[Colored object listings]
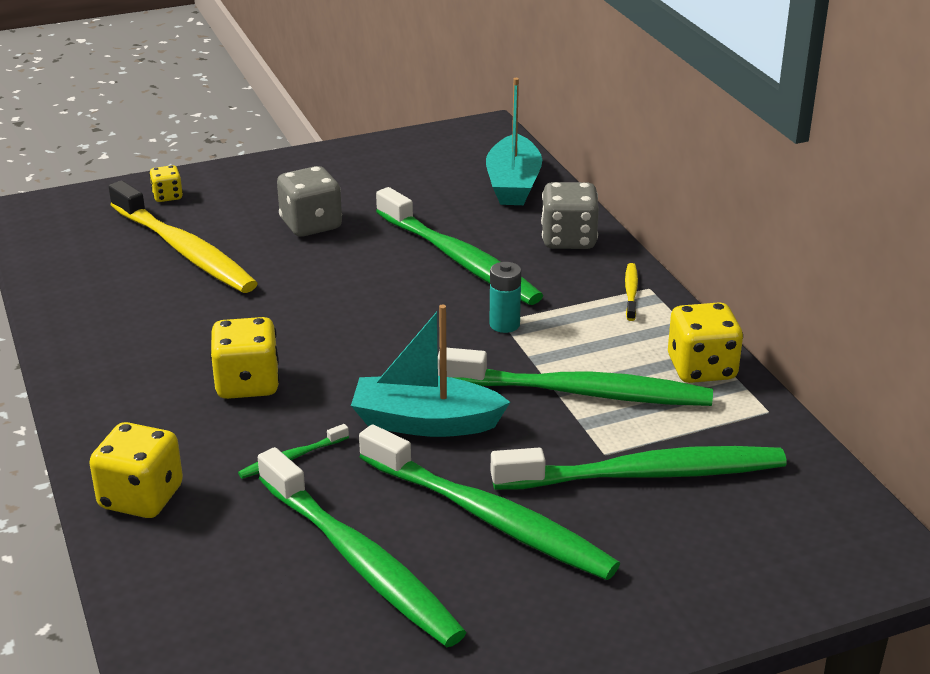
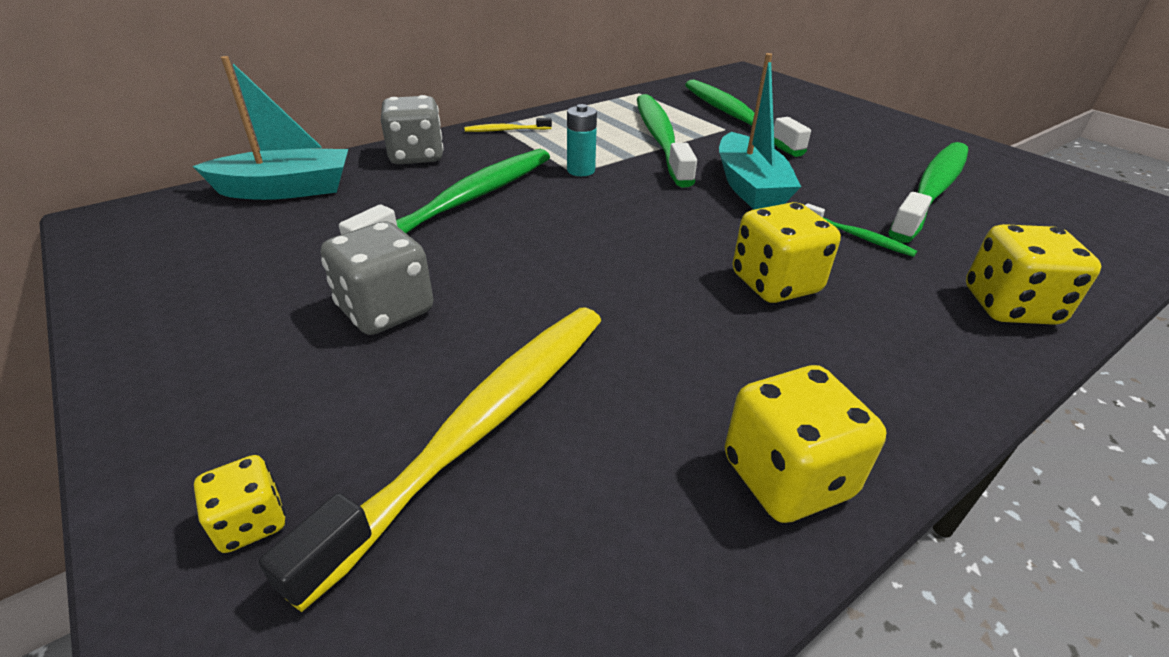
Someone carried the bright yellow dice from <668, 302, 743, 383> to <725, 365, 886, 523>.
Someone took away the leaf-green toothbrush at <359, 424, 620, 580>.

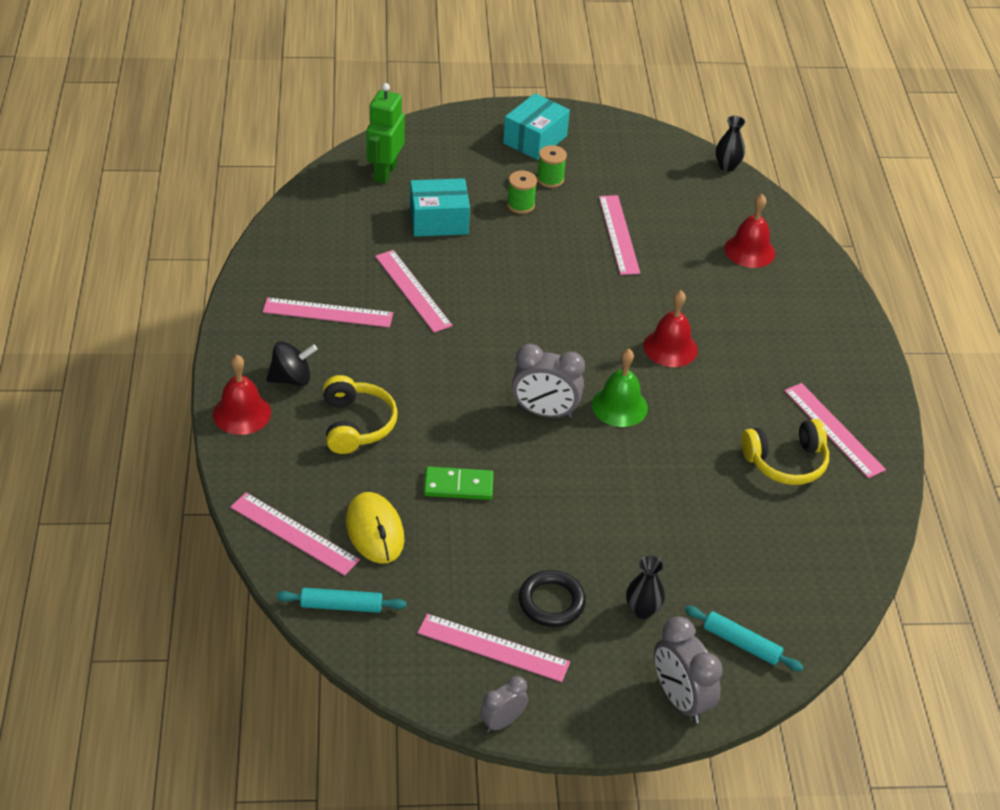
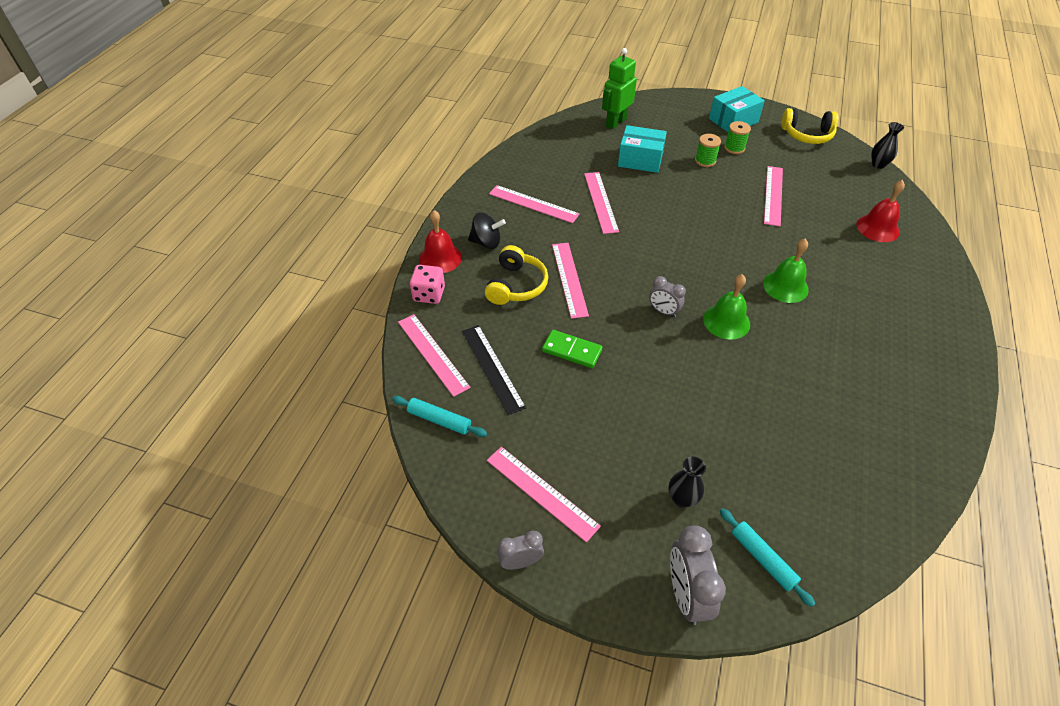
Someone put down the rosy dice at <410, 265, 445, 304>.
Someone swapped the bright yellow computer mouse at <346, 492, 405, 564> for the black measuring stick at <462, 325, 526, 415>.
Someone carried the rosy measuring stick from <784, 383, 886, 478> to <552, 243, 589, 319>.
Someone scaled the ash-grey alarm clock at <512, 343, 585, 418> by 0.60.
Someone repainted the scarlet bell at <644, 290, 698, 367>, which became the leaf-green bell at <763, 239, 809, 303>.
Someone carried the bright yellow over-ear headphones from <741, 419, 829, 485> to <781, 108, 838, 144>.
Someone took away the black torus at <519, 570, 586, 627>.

(THE TASK) When the line containing "Someone took away the leaf-green" is reached, write out that line and each one after it exactly, ending with the last line of the records; pictures are not copied.

(RESPONSE TO THE EXERCISE)
Someone took away the leaf-green toothbrush at <359, 424, 620, 580>.

Someone put down the rosy dice at <410, 265, 445, 304>.
Someone swapped the bright yellow computer mouse at <346, 492, 405, 564> for the black measuring stick at <462, 325, 526, 415>.
Someone carried the rosy measuring stick from <784, 383, 886, 478> to <552, 243, 589, 319>.
Someone scaled the ash-grey alarm clock at <512, 343, 585, 418> by 0.60.
Someone repainted the scarlet bell at <644, 290, 698, 367>, which became the leaf-green bell at <763, 239, 809, 303>.
Someone carried the bright yellow over-ear headphones from <741, 419, 829, 485> to <781, 108, 838, 144>.
Someone took away the black torus at <519, 570, 586, 627>.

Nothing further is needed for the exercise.